**Task objective:** What are the lines from the one containing "none -> blue" through the last line of the records below? Return them exactly, leaving out pictures.

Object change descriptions
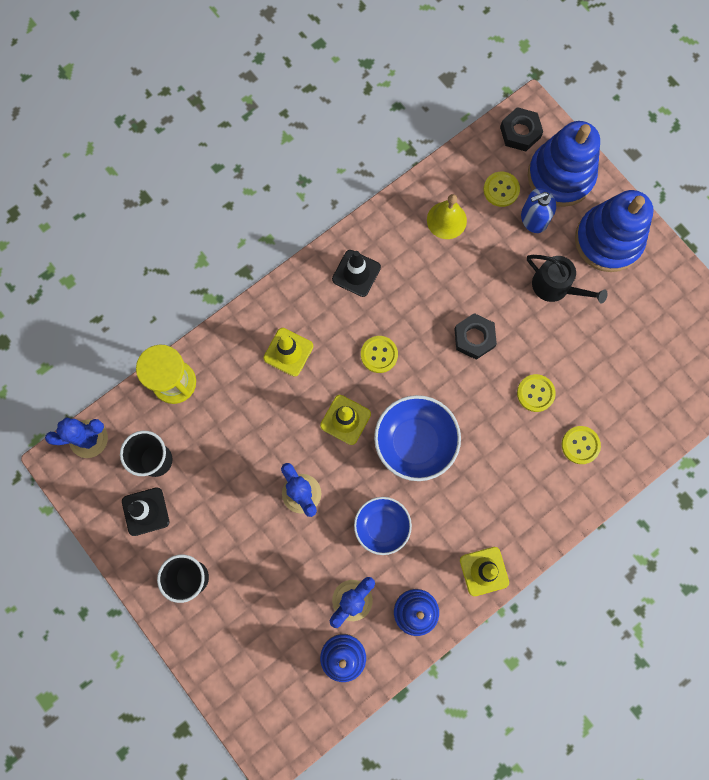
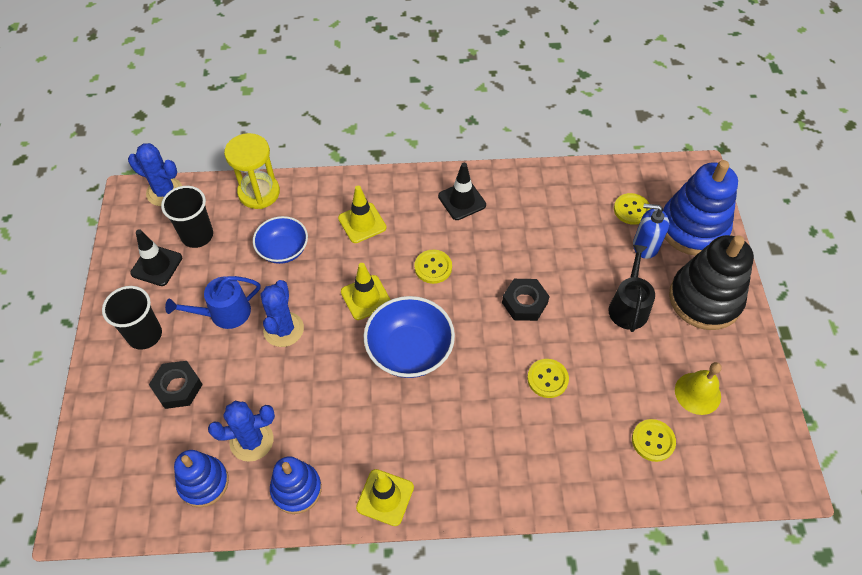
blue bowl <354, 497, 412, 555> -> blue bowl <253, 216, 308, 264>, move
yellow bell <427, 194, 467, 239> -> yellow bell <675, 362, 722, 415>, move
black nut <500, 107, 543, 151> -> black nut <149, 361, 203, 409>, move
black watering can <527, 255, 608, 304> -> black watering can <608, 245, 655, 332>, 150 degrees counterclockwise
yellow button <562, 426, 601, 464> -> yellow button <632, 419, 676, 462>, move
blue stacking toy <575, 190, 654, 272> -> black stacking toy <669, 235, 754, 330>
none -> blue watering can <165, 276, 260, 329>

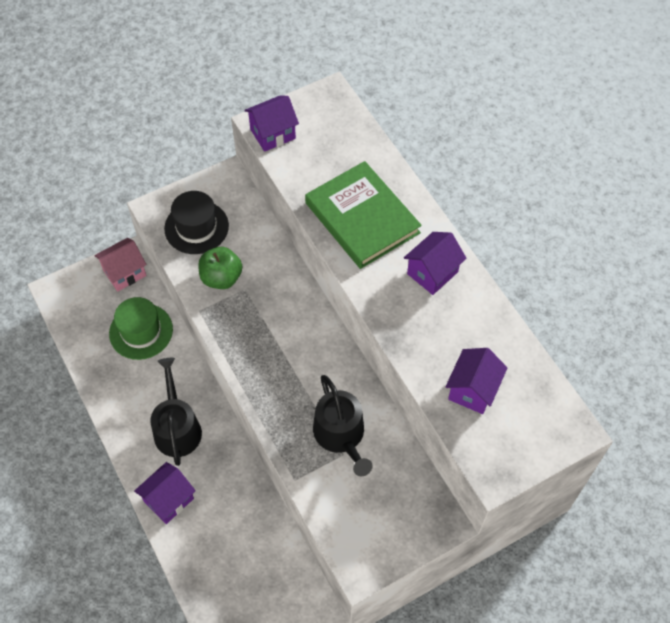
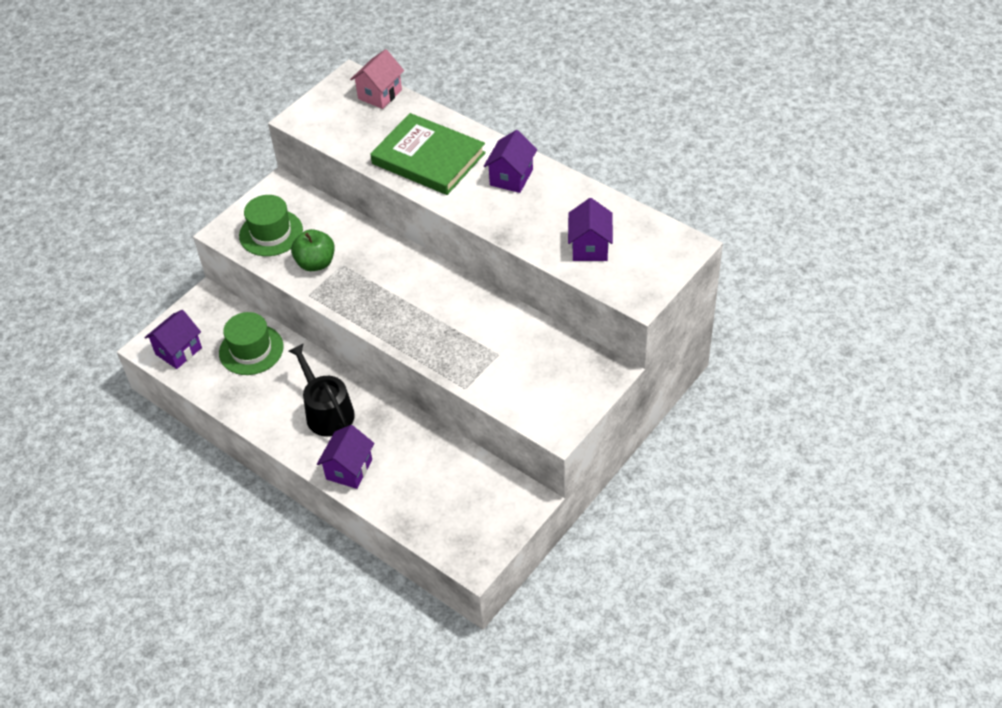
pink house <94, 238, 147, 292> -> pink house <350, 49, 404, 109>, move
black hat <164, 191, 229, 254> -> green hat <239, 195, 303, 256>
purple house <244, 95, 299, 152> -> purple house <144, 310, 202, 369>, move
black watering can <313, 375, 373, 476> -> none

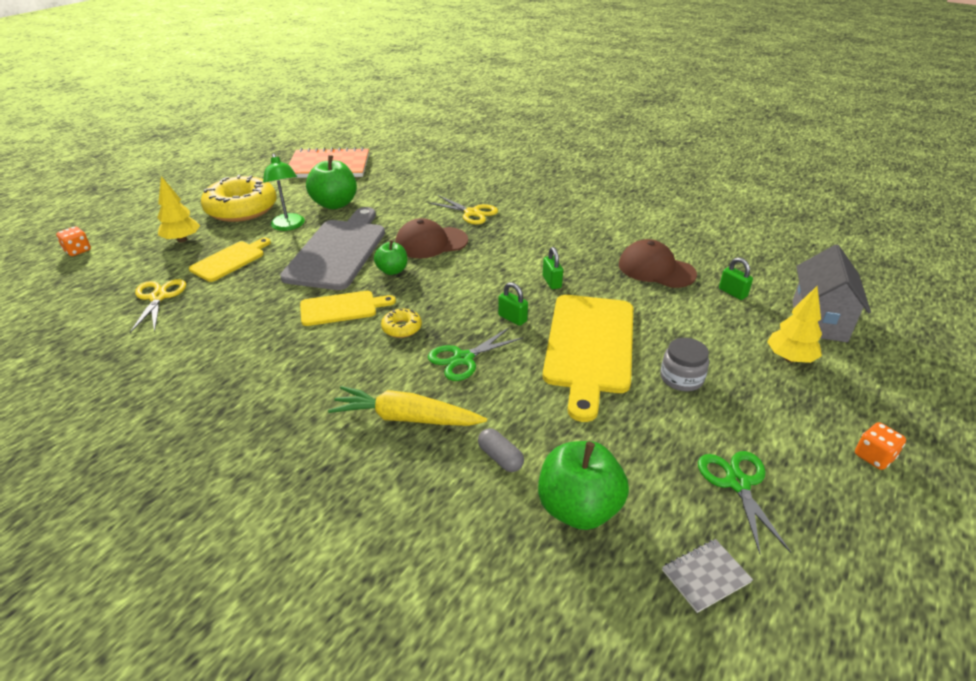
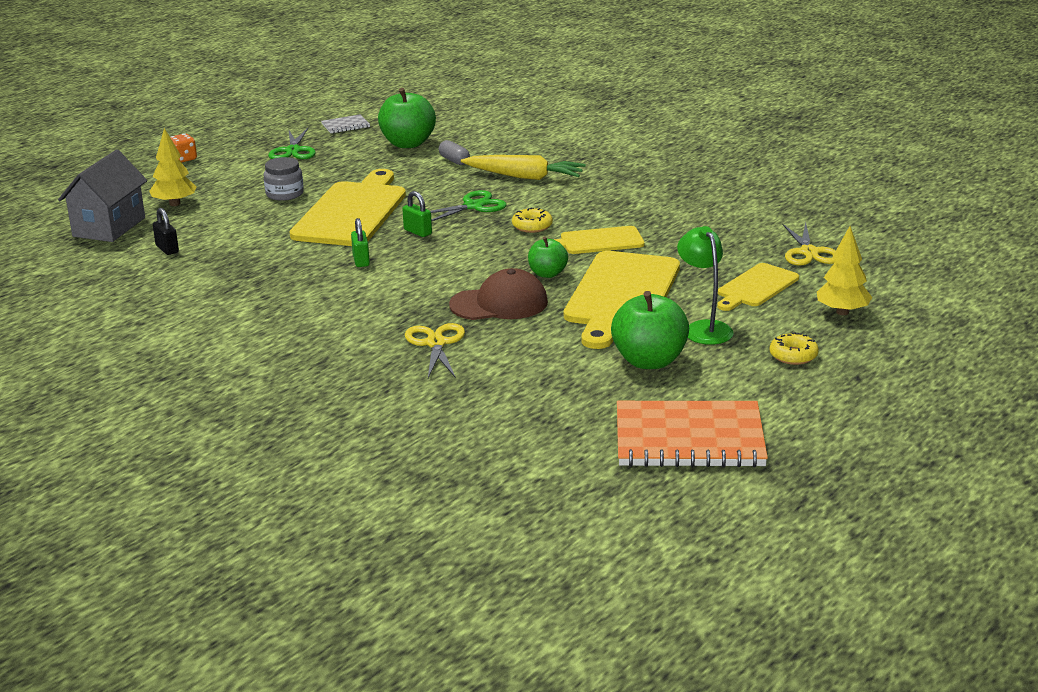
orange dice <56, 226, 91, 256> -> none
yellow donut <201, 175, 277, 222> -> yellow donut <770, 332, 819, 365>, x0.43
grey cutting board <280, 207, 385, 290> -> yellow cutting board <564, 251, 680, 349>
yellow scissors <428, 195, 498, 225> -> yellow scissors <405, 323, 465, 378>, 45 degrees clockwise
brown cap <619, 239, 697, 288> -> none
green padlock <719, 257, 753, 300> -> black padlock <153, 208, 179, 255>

**Solution for this exercise:**
none -> blue watering can <165, 276, 260, 329>

pink house <94, 238, 147, 292> -> pink house <350, 49, 404, 109>, move
black hat <164, 191, 229, 254> -> green hat <239, 195, 303, 256>
purple house <244, 95, 299, 152> -> purple house <144, 310, 202, 369>, move
black watering can <313, 375, 373, 476> -> none

orange dice <56, 226, 91, 256> -> none
yellow donut <201, 175, 277, 222> -> yellow donut <770, 332, 819, 365>, x0.43
grey cutting board <280, 207, 385, 290> -> yellow cutting board <564, 251, 680, 349>
yellow scissors <428, 195, 498, 225> -> yellow scissors <405, 323, 465, 378>, 45 degrees clockwise
brown cap <619, 239, 697, 288> -> none
green padlock <719, 257, 753, 300> -> black padlock <153, 208, 179, 255>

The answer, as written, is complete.